Task description:
Pick out and copy every line in the rows below that contains the string "kern". Treat uppercase and lowercase letters as different.

[start Data entries]

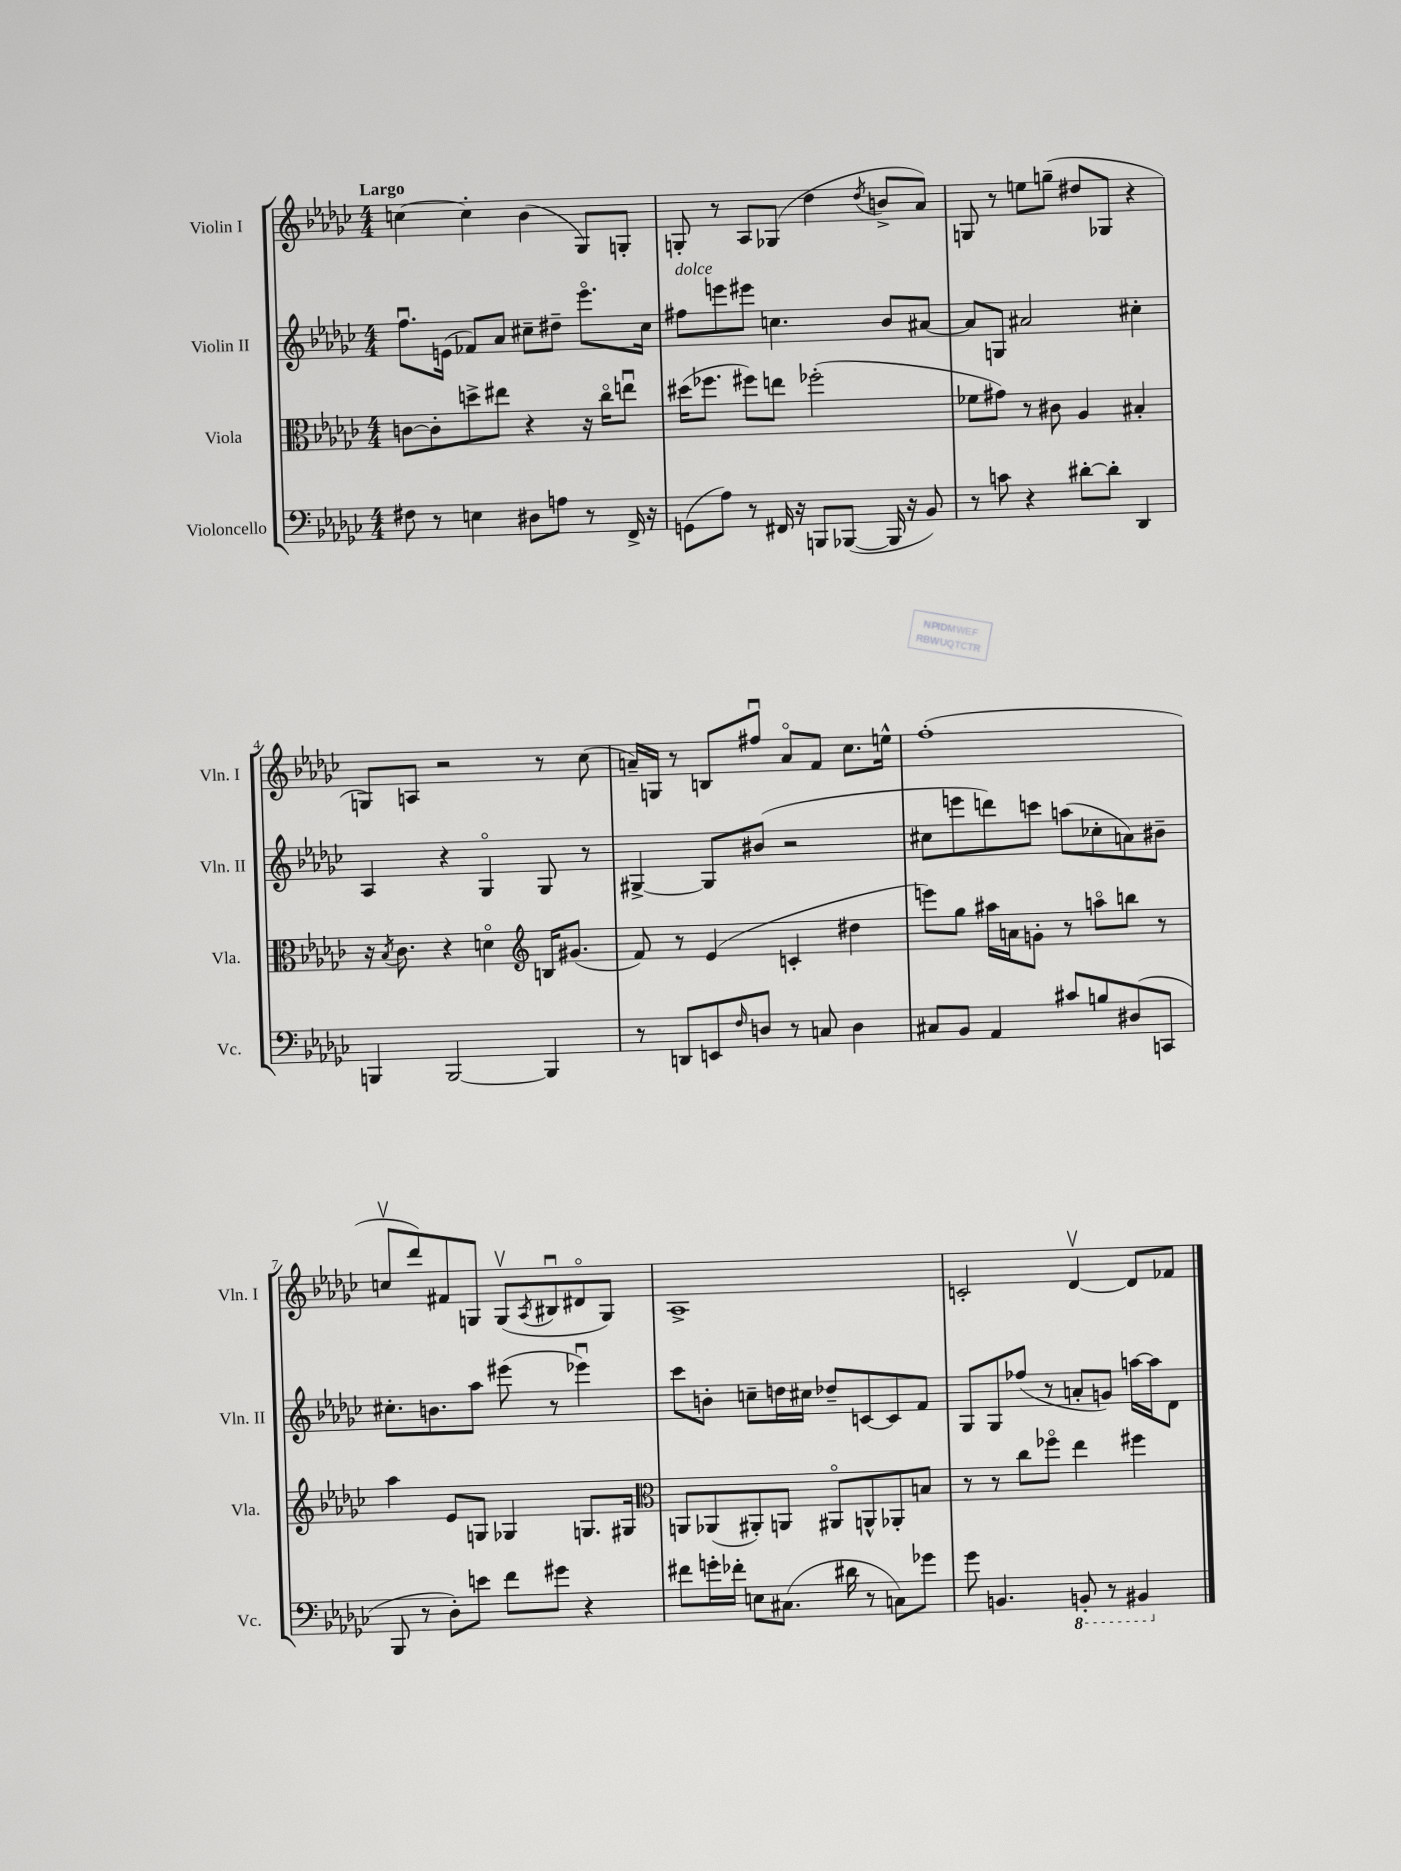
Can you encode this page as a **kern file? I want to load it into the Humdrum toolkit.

**kern	**kern	**kern	**kern
*staff4	*staff3	*staff2	*staff1
*clefF4	*clefC3	*clefG2	*clefG2
*k[b-e-a-d-g-c-]	*k[b-e-a-d-g-c-]	*k[b-e-a-d-g-c-]	*k[b-e-a-d-g-c-]
*M4/4	*M4/4	*M4/4	*M4/4
8F#\	[8c\L	8.ffu\L	[4cc\
8r	8c'\]	.	.
.	.	(16e\Jk	.
4E\	8dd^\	8f-/L)	4cc'\]
.	8ee#\J	8a-/J	.
8D#\L	4r	8cc#~\L	(4b-\
8A\J	.	8dd#~\J	.
8r	16r	8.eee-o\L	8G-/L)
.	16cc-o\LK	.	.
16FF^/	8eeu\J	.	8G'/J
16r	.	16cc#\Jk	.
=	=	=	=
(8GG\L	(16dd#\LK	8ff#\L	8G'/
.	8.ff-\J	.	.
8A-\J)	.	8eee\	8r
8r	8ff#\L)	8eee#\J	8A-/L
16FF#/	8ee\J	4.cc\	(8G-/J
16r	.	.	.
8BBB/L	(2ff-'\	.	4dd-\
([8BBB-/J	.	.	.
.	.	.	8qdd-/
16BBB-/]	.	8b-/L	8b^/L
16r	.	.	.
8BB-/)	.	[8a#/J	8a-/J)
=	=	=	=
8r	8f-\L	8a#/]L	8G/
8c\	8g#\J)	8G/J	8r
4r	8r	2a#/	8ee\L
.	8c#\	.	(8gg~\J
[8d#'\L	4A-/	.	8dd#/L
8d#'\]J	.	.	8G-/J
4DD-/	4B#'/	4cc#'\	4r
=	=	=	=
4BBB/	16r	4A-/	8G/L)
.	8qB-/	.	.
.	8.c-\	.	.
.	.	.	8A/J
[2BBB/	4r	4r	2r
.	4do\	4G-o/	.
*	*clefG2	*	*
4BBB/]	16B/LK	8G-/	8r
.	(8.g#/J	.	.
.	.	8r	(8cc-\
=	=	=	=
8r	8f/)	[4G#^/	16a~/LL)
.	.	.	16G/JJ
8DD/L	8r	.	8r
8EE/	(4e-/	8G#/]L	8B/L
16qqF/	.	.	.
8D/J	.	(8b#/J	8ff#u/J
8r	4c'/	2r	8ao/L
8C/	.	.	8f/J
4D\	4dd#\	.	8.cc-\L
.	.	.	16ee^^\Jk
=	=	=	=
8C#/L	8eee\L)	8cc#\L	(1ff'
8BB-/J	8gg-\J	8eee\	.
4AA-/	16aa#\LL	8ddd\)	.
.	16a\J	.	.
.	8g'\J	8ccc\J	.
8c#/L	8r	(8aa\L	.
8B/	8aao\L	8cc-'\	.
(8D#/	8bb\J	8a\)	.
8CC/J	8r	8b#~\J	.
=	=	=	=
8BBB-/	4aa-\	8.cc#'\L	8ccv/L
8r	.	.	8ddd-/)
.	.	8.b\	.
8D-'\L)	8e-/L	.	8f#/
8e\J	8G/J	8aa-\J	8G/J
8f\L	4G-/	(8eee#\	(8Gv/L
.	.	.	8qA-/
8g#\J	.	8r	8B#u/
4r	8.G/L	4eee-u\)	8d#o/
.	.	.	8G/J)
.	16G#/Jk	.	.
=	=	=	=
*	*clefC3	*	*
8f#\L	8AA/L	8ccc-\L	1A-^
16g'\L	(8AA-/	8b'\J	.
16f-'\JJ	.	.	.
8E\L	8AA#'/)	8cc~\L	.
(8.C#\J	8AA/J	16dd\L	.
.	.	16cc#\JJ	.
.	8AA#o/L	8dd-~/L	.
16d#\	.	.	.
8r	8AA^^/	[8c/	.
8C\L)	8AA-'/	8c/]	.
8g-\J	8B/J	8f/J	.
=	=	=	=
8g-\	8r	8G-/L	2c'/
4.BB/	8r	8G-/	.
.	8cc-\L	(8ff-/J	.
.	8ff-o\J	8r	.
8BBB'/	4ee-\	8a'/L	[4d-v/
8r	.	8g/J)	.
4BBB#/	4ff#\	[16aa\LL	8d-/]L
.	.	16aa\]J	.
.	.	8d-\J	8f-/J
==	==	==	==
*-	*-	*-	*-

[end Data entries]

Written response:
Can you encode this page as a **kern file? I want to load it into the Humdrum toolkit.
**kern	**kern	**kern	**kern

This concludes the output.